* **Requirement**:
Below are some records. Say in a single number how many of their lines include the word "none".

********

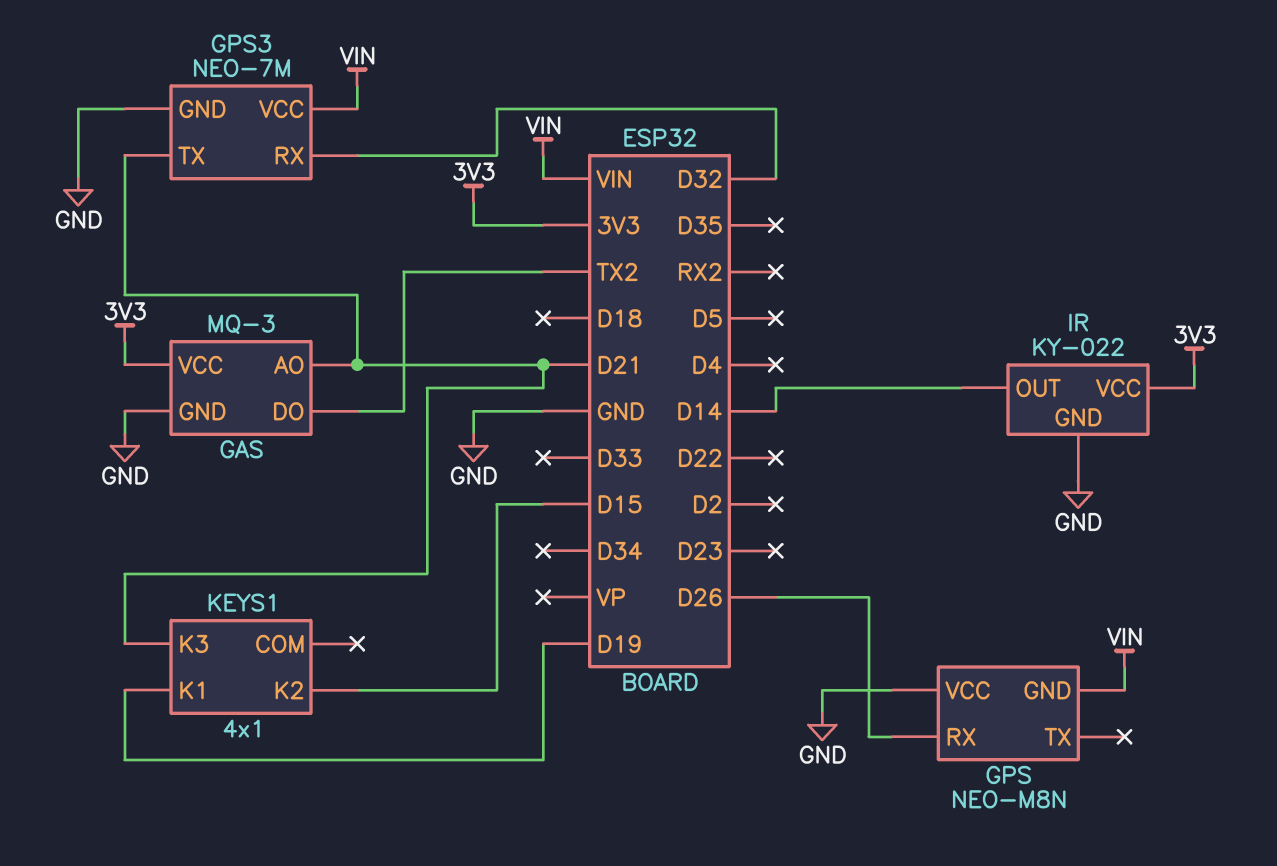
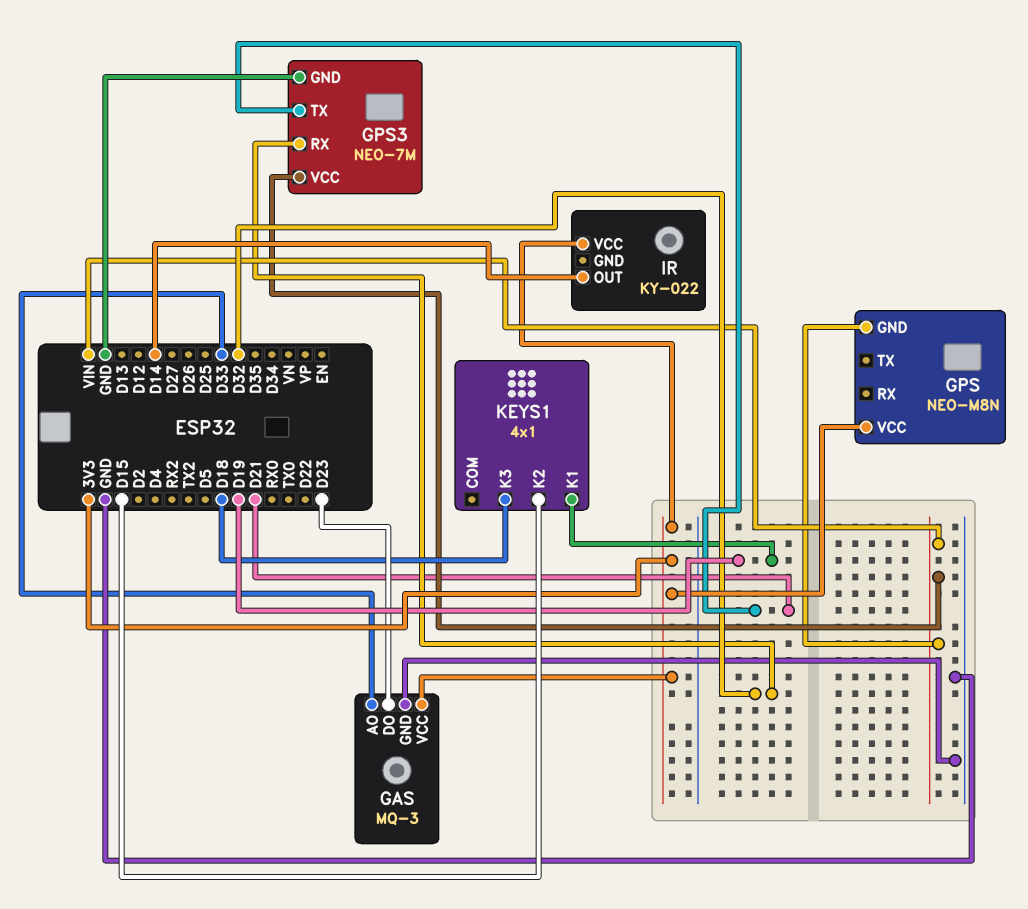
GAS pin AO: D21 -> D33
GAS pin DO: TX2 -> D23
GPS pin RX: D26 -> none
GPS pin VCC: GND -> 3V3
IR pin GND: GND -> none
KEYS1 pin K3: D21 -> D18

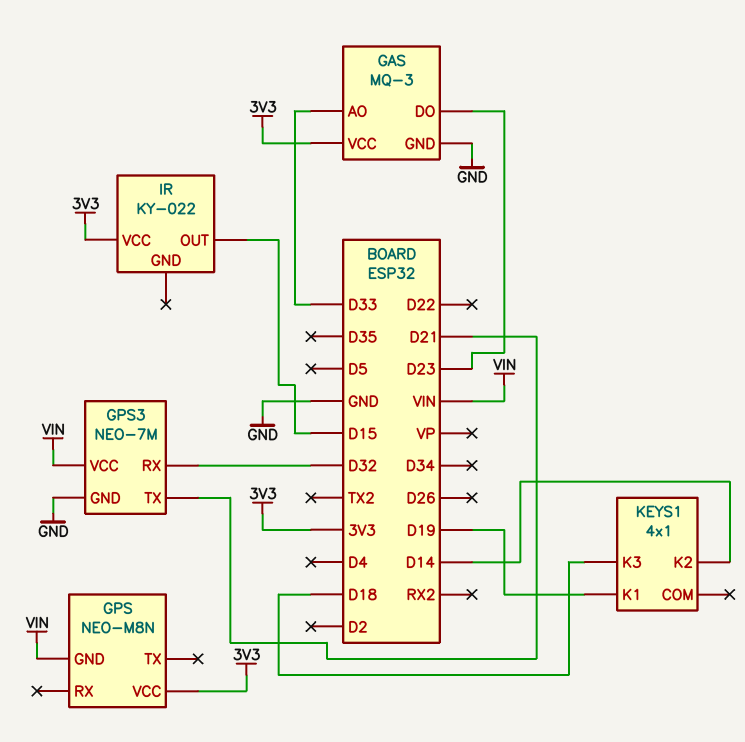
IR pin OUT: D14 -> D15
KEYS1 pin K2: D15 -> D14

********

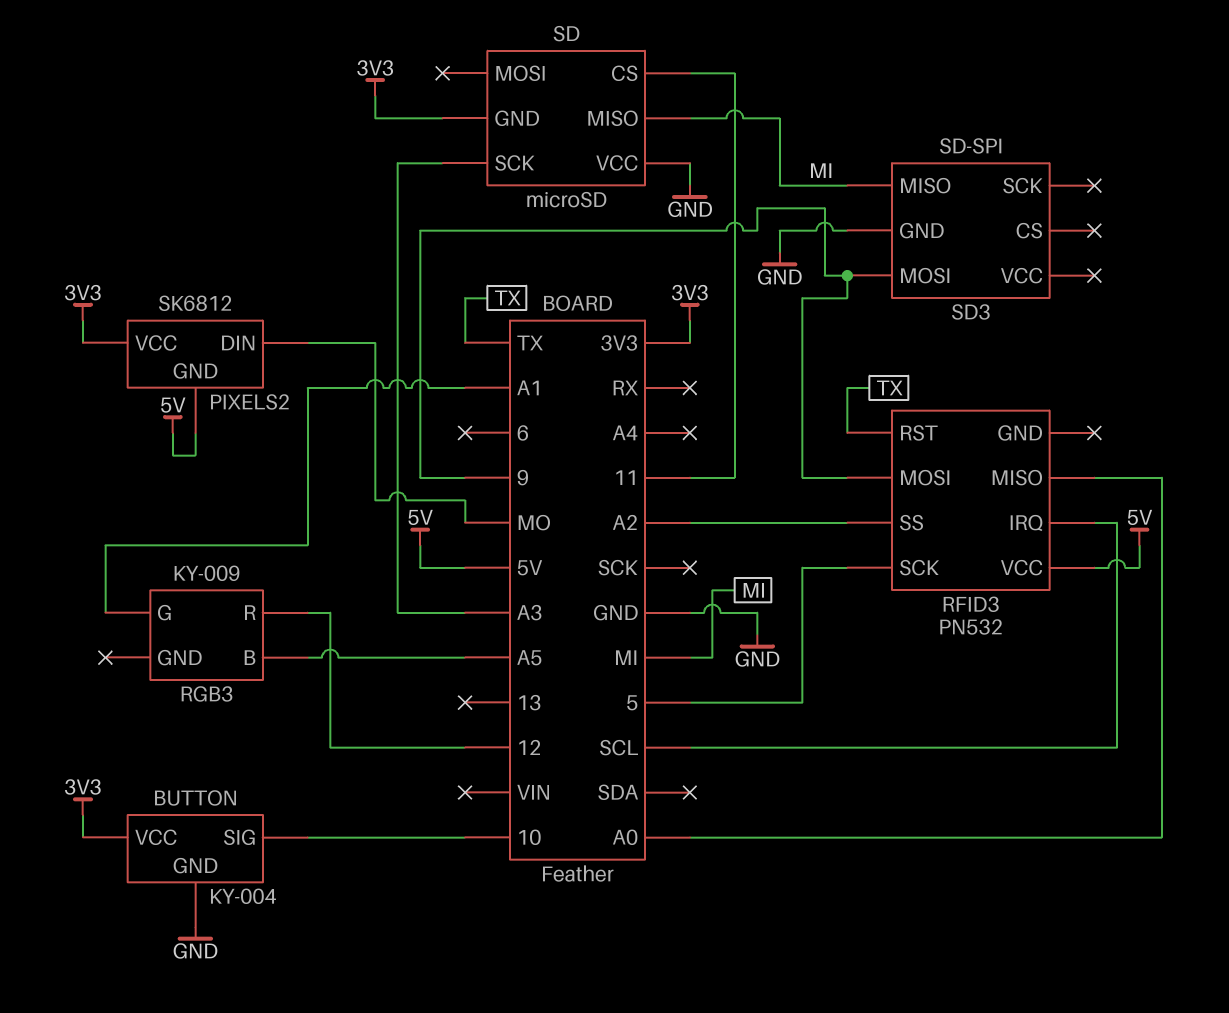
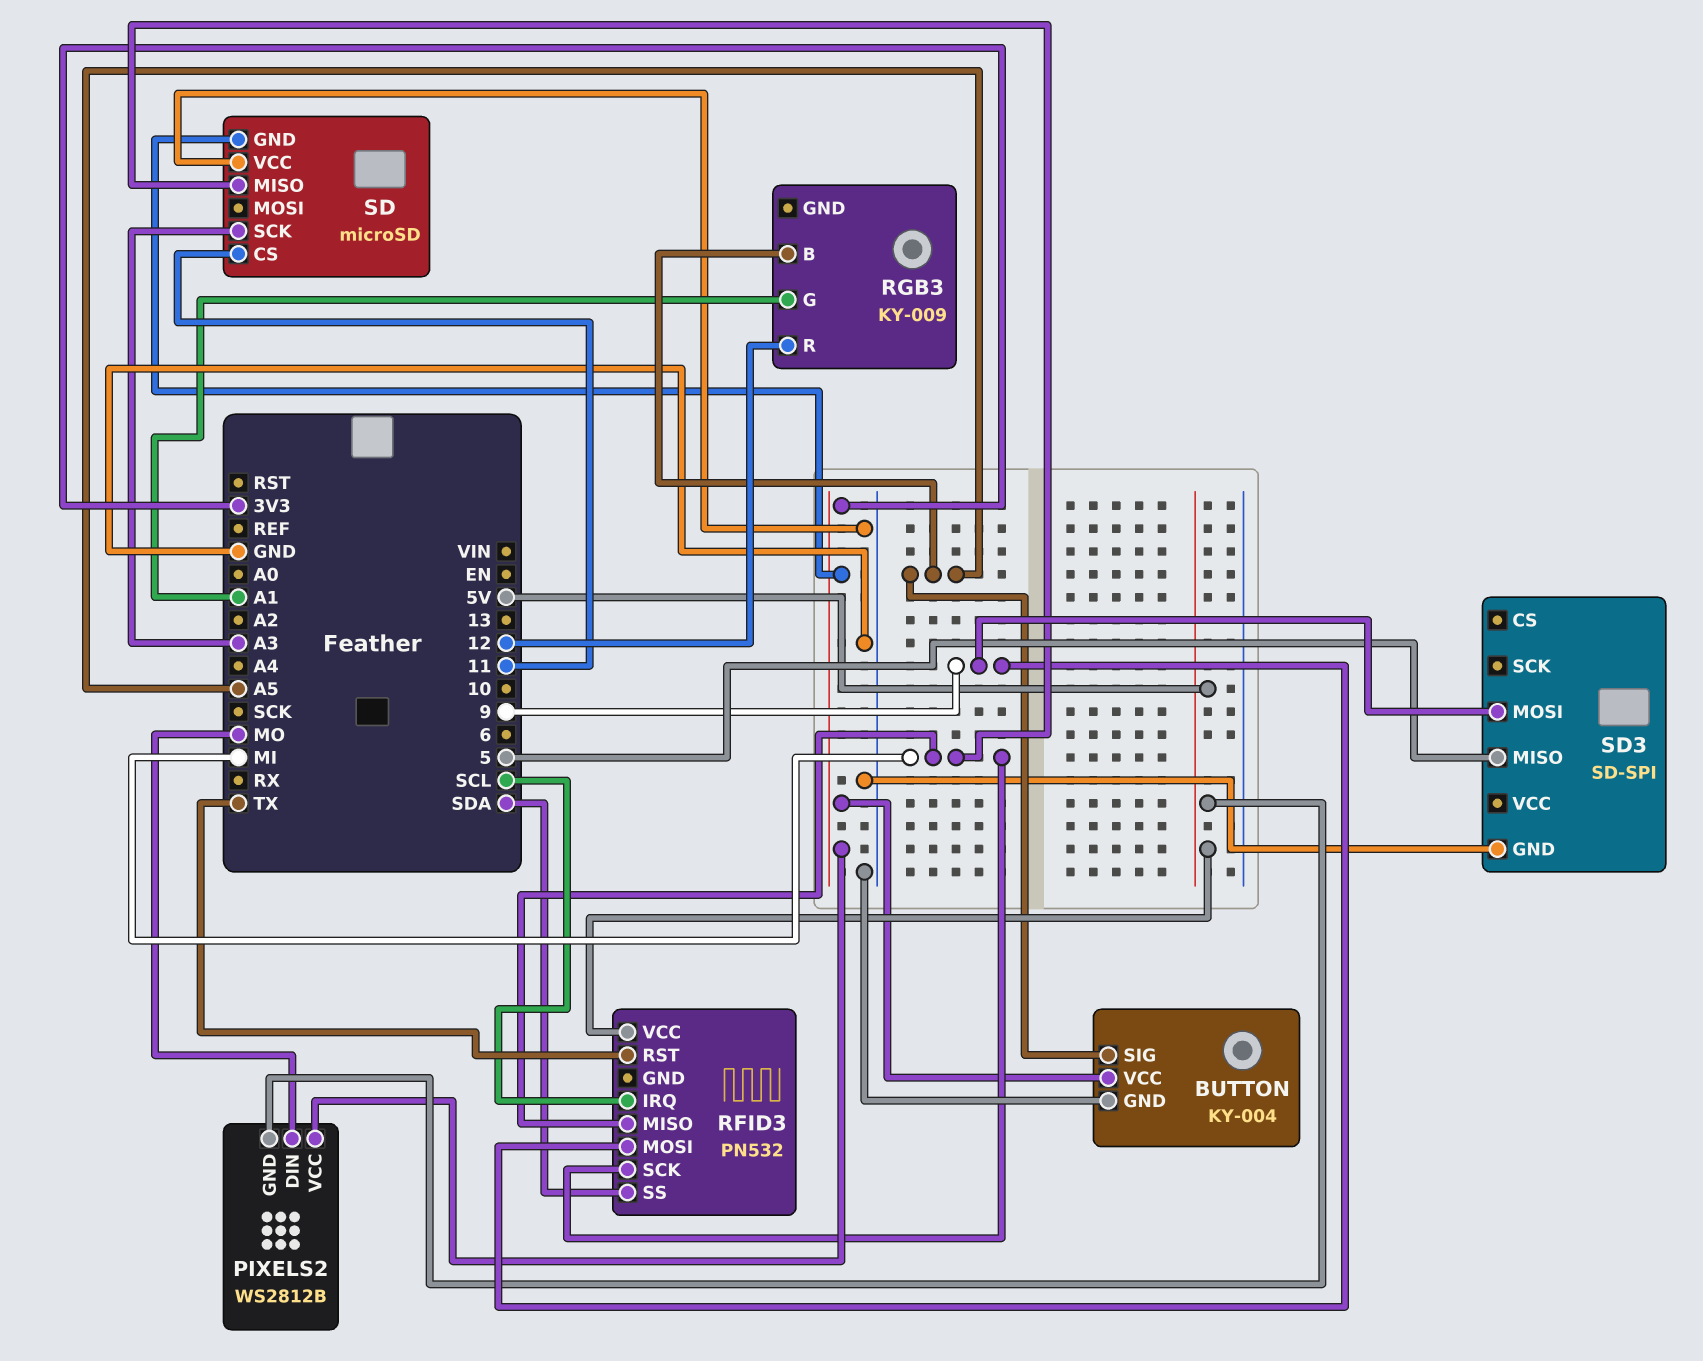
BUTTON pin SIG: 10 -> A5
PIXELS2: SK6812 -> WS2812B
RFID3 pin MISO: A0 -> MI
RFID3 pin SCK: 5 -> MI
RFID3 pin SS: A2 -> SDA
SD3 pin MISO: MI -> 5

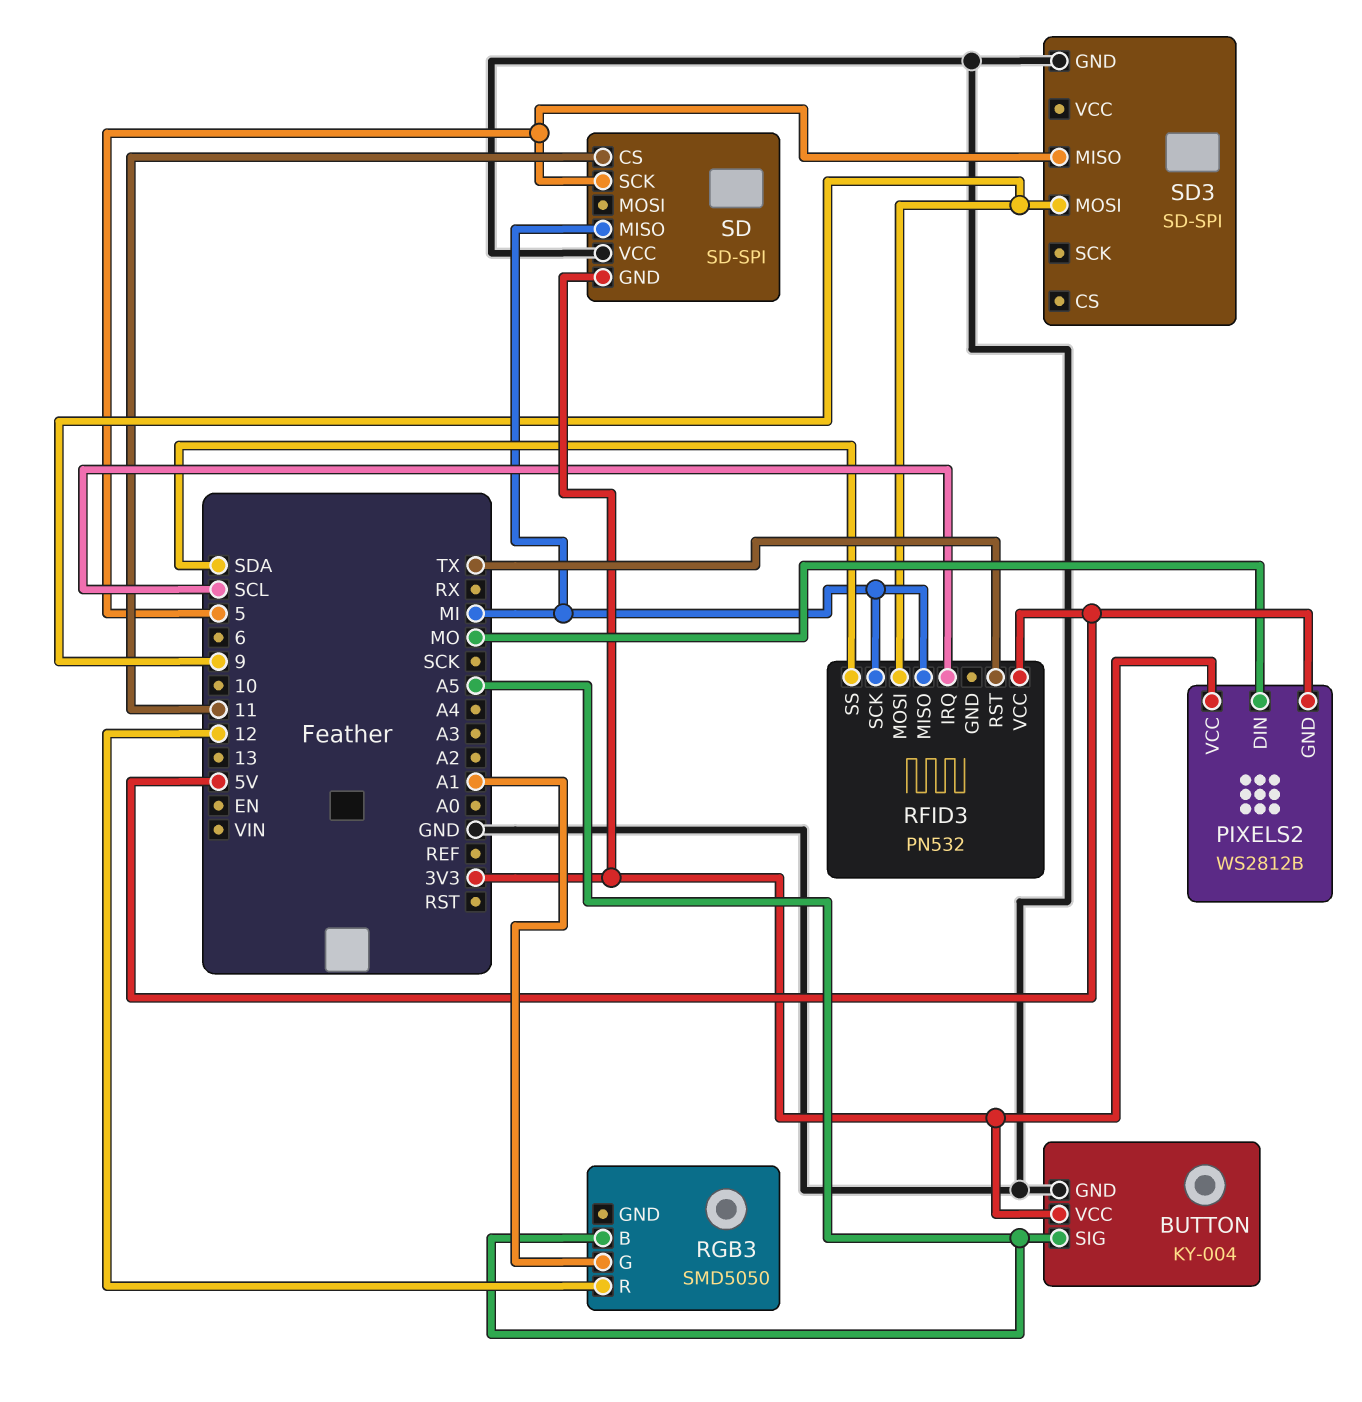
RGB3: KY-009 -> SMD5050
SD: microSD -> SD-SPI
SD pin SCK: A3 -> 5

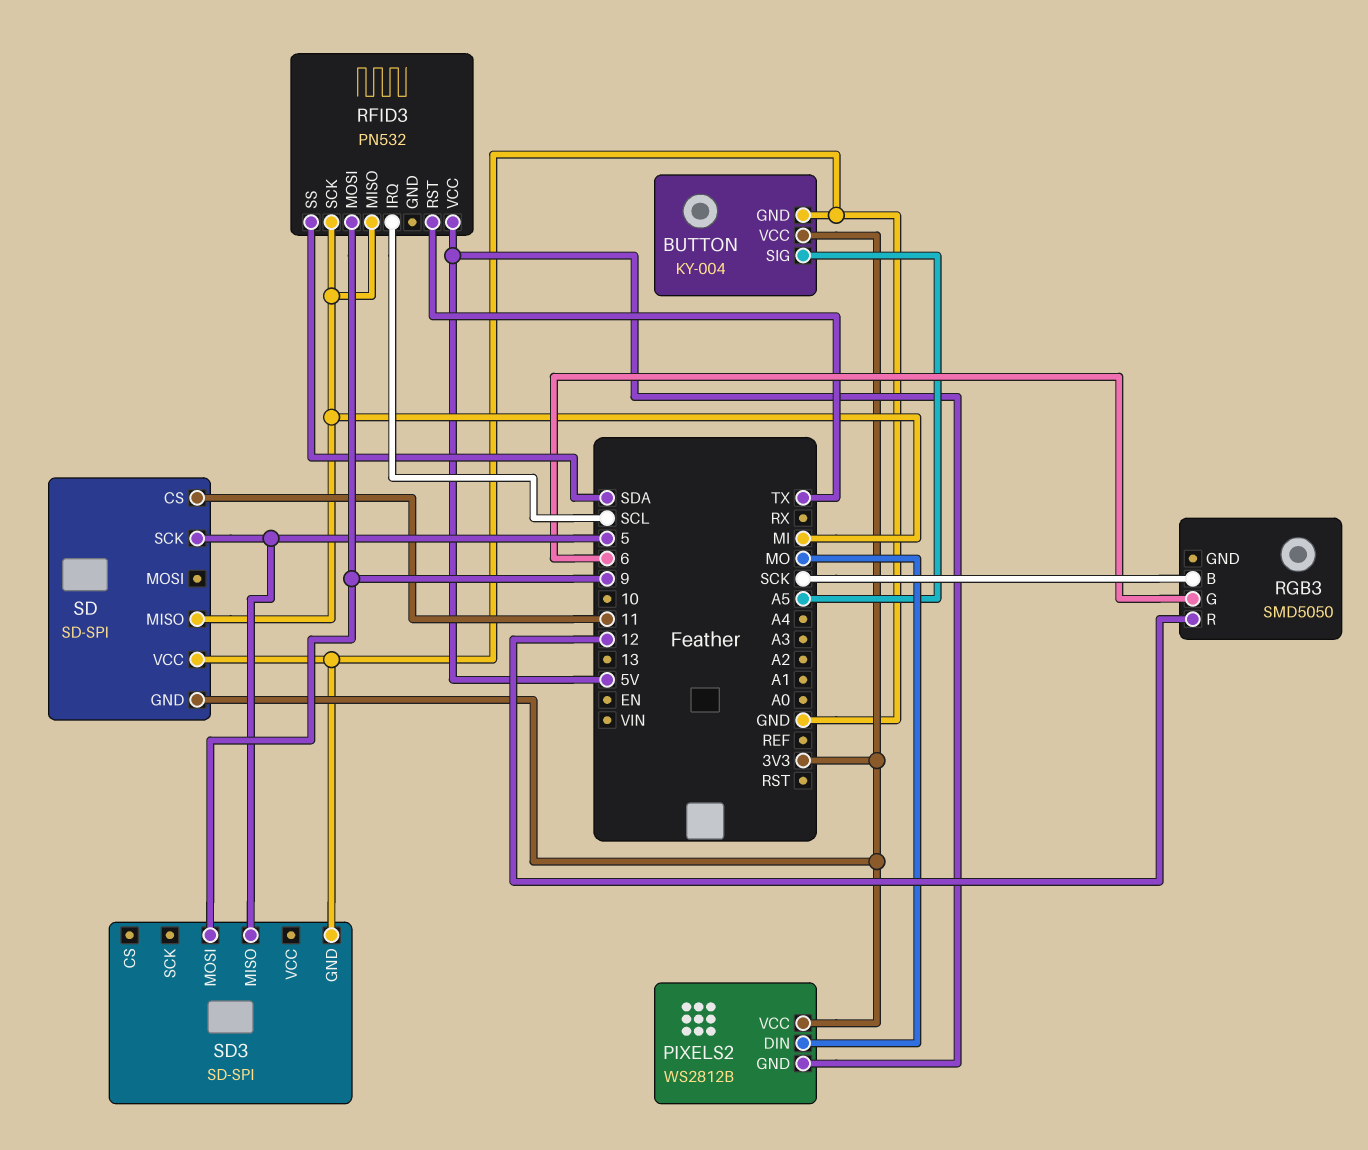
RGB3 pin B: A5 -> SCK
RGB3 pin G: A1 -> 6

********

* **Result of the exercise**:
2